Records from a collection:

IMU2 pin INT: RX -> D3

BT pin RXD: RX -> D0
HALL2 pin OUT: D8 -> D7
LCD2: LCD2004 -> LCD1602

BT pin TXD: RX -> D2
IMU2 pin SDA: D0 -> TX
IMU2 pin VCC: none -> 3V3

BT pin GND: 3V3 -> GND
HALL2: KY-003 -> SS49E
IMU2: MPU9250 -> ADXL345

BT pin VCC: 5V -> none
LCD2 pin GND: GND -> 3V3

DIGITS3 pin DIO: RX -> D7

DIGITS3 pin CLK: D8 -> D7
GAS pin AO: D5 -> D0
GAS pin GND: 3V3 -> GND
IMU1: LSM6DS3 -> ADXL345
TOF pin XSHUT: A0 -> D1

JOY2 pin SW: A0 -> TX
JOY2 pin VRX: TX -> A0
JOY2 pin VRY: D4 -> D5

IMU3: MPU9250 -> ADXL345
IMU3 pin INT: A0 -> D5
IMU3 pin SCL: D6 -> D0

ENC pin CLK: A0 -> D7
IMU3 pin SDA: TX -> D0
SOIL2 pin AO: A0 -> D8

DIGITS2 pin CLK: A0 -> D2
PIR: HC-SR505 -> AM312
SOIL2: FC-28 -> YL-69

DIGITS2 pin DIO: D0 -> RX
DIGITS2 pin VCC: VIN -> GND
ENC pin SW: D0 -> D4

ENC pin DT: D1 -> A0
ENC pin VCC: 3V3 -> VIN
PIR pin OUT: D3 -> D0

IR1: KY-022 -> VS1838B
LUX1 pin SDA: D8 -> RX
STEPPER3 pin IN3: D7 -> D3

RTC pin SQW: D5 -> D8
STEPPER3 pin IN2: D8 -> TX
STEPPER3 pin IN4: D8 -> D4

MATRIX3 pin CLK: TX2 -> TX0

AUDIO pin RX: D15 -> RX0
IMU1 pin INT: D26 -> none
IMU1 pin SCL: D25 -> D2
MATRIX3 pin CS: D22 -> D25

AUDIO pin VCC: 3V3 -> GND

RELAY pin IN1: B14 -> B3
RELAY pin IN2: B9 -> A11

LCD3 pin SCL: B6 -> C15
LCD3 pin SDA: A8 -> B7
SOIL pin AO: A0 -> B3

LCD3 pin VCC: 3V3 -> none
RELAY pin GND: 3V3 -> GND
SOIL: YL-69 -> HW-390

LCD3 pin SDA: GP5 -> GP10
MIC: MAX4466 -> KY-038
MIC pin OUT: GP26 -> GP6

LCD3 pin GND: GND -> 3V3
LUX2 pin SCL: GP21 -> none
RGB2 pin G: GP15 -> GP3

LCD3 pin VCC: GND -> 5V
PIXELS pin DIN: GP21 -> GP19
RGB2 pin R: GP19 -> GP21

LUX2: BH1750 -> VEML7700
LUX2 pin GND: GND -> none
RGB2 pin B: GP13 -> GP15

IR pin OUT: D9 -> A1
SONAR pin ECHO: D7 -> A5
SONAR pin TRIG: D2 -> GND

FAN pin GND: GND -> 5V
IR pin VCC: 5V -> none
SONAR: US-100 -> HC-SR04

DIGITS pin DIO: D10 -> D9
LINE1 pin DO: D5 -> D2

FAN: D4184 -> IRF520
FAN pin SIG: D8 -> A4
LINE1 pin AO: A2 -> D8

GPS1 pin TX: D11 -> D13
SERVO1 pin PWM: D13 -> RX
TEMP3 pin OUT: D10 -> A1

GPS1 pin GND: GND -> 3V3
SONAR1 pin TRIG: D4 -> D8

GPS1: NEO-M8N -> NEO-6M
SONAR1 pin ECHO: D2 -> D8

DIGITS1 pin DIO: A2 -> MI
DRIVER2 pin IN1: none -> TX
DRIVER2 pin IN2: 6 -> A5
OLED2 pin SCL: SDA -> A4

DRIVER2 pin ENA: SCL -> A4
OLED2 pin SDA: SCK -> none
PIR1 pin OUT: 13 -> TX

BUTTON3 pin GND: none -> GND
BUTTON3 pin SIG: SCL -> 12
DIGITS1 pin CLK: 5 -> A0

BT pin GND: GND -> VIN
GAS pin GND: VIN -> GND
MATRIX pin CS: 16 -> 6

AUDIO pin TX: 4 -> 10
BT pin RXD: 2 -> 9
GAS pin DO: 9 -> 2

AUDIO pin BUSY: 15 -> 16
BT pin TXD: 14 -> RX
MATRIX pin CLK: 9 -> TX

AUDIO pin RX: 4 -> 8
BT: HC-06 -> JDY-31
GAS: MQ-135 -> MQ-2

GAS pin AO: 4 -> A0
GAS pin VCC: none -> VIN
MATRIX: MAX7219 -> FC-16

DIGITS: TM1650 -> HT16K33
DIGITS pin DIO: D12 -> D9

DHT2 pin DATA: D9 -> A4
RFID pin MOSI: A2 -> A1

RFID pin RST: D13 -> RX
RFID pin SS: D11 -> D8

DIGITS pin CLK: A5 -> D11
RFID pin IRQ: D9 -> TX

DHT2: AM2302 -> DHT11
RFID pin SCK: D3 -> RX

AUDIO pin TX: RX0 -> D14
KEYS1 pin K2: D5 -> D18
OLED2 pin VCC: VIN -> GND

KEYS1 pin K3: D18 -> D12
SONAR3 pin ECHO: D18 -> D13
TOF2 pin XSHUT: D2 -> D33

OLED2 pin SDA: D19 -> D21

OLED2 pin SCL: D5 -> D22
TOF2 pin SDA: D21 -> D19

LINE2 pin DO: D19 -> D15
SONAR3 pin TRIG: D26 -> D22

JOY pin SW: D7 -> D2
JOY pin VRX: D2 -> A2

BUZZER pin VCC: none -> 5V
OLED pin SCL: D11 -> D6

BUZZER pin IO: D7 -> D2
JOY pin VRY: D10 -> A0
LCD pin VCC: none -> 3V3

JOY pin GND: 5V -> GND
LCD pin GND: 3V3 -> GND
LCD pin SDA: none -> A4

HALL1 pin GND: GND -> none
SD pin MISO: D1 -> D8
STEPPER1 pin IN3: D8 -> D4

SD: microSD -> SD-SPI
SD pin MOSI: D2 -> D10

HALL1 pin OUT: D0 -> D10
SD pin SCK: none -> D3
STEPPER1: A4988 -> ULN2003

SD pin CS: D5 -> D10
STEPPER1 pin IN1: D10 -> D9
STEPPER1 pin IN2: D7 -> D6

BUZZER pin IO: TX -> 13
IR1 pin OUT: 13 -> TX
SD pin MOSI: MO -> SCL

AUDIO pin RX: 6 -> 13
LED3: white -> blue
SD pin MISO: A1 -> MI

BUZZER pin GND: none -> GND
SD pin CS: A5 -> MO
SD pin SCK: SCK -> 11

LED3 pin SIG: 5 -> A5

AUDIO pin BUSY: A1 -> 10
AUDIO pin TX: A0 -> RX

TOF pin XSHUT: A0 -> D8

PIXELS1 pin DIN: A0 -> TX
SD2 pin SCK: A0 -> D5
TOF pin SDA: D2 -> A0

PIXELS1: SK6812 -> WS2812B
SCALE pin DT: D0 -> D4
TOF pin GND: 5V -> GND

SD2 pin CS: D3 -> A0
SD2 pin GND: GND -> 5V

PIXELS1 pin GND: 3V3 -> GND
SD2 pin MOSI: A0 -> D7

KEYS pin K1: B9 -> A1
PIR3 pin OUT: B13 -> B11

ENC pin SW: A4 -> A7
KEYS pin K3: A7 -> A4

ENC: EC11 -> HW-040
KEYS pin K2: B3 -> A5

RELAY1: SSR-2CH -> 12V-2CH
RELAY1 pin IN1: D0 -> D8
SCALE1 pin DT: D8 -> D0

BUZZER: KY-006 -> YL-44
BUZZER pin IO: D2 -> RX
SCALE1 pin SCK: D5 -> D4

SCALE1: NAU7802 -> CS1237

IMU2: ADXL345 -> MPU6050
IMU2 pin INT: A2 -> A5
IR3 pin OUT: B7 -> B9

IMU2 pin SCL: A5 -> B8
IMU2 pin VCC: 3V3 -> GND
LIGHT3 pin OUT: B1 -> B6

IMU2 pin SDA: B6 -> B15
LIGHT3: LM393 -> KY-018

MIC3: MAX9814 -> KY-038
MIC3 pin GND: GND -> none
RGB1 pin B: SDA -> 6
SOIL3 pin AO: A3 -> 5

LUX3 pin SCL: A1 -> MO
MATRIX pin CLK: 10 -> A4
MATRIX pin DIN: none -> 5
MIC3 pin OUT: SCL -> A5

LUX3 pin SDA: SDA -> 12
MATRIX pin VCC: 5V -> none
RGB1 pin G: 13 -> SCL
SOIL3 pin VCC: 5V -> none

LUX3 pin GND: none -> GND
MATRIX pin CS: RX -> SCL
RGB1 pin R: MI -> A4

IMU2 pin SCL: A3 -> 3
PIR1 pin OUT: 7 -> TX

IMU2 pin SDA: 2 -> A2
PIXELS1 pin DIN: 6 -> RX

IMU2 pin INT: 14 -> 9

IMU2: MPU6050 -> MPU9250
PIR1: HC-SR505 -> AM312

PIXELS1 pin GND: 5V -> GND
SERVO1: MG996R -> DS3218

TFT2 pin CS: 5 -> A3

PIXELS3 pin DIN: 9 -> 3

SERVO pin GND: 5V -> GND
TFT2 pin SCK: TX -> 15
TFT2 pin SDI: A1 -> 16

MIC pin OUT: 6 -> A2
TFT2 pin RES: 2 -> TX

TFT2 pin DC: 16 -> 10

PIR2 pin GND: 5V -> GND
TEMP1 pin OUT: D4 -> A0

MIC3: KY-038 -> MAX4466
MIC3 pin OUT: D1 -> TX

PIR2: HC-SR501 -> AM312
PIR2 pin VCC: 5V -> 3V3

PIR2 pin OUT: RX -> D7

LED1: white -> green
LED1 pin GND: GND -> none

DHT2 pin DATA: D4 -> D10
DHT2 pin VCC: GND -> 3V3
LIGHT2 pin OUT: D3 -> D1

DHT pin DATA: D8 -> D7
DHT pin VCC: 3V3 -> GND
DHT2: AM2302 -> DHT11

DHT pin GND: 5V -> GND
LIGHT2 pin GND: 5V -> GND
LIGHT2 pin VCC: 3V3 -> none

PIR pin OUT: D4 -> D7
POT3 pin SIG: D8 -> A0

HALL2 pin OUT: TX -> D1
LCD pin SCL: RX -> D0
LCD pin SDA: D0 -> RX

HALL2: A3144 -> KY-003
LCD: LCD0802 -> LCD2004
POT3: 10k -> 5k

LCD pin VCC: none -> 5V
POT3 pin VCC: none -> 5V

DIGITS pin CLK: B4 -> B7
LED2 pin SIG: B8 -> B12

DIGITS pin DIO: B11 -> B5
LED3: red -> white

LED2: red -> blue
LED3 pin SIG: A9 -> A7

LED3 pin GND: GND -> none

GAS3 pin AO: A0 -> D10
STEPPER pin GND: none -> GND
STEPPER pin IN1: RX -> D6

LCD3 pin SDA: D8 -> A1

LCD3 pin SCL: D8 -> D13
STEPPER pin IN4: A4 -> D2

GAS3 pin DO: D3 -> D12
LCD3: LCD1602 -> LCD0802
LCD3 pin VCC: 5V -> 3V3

What to work on:
Say how many lines in the records above hold "RFID", and give no other text.

Answer box:
5